* Entries taken from a collection:
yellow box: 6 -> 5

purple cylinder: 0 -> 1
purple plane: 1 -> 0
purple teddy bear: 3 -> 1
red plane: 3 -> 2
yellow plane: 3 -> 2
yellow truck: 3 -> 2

* What you should do:
Give a word-for-word restatement of every record.

* Task output:
yellow box: 6 -> 5

purple cylinder: 0 -> 1
purple plane: 1 -> 0
purple teddy bear: 3 -> 1
red plane: 3 -> 2
yellow plane: 3 -> 2
yellow truck: 3 -> 2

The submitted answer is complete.